Given data.
-- Opening Marker --

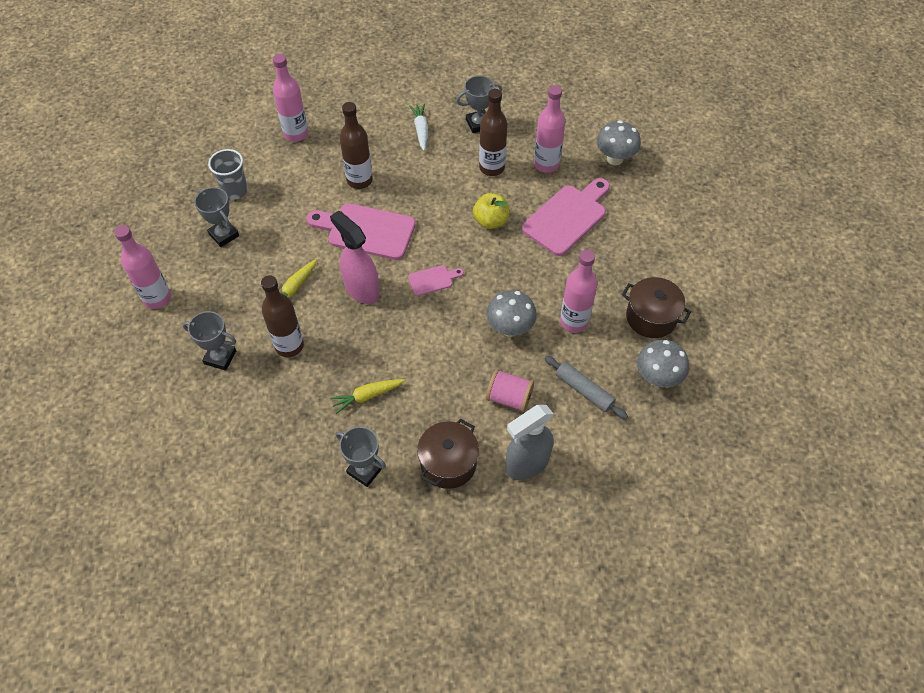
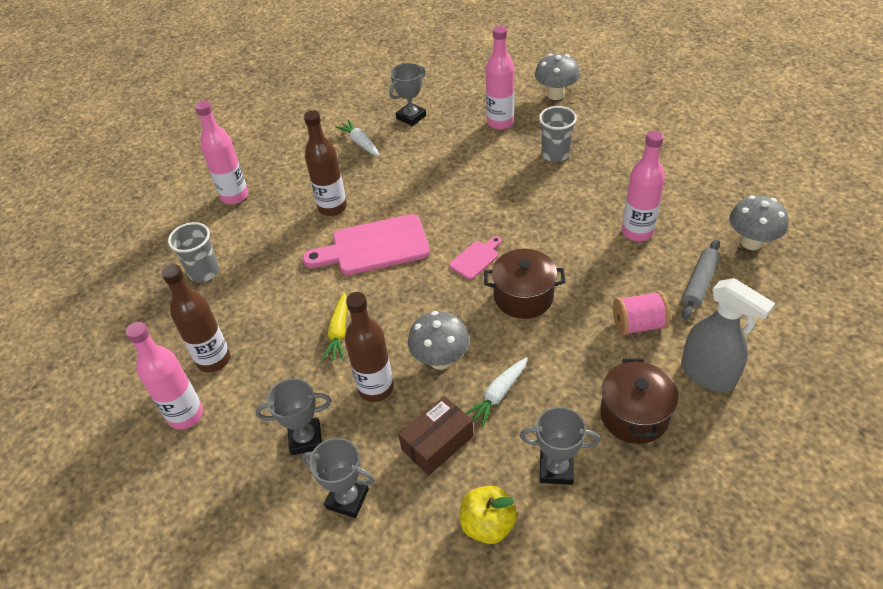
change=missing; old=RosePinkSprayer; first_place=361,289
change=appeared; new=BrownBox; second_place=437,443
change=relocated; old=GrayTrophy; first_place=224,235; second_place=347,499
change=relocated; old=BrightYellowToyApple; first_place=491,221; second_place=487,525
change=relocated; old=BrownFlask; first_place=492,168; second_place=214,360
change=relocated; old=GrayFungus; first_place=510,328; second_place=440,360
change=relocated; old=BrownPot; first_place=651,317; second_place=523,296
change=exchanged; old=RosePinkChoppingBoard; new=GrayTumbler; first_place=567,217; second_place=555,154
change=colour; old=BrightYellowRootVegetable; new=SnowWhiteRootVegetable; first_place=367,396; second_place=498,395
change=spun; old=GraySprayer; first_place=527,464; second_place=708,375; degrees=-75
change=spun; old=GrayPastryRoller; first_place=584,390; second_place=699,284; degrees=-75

-- Closing Marker --

Assignment.
Print each line of the material above exactly, with the pictures removed from your copy.

Solution for this problem.
change=missing; old=RosePinkSprayer; first_place=361,289
change=appeared; new=BrownBox; second_place=437,443
change=relocated; old=GrayTrophy; first_place=224,235; second_place=347,499
change=relocated; old=BrightYellowToyApple; first_place=491,221; second_place=487,525
change=relocated; old=BrownFlask; first_place=492,168; second_place=214,360
change=relocated; old=GrayFungus; first_place=510,328; second_place=440,360
change=relocated; old=BrownPot; first_place=651,317; second_place=523,296
change=exchanged; old=RosePinkChoppingBoard; new=GrayTumbler; first_place=567,217; second_place=555,154
change=colour; old=BrightYellowRootVegetable; new=SnowWhiteRootVegetable; first_place=367,396; second_place=498,395
change=spun; old=GraySprayer; first_place=527,464; second_place=708,375; degrees=-75
change=spun; old=GrayPastryRoller; first_place=584,390; second_place=699,284; degrees=-75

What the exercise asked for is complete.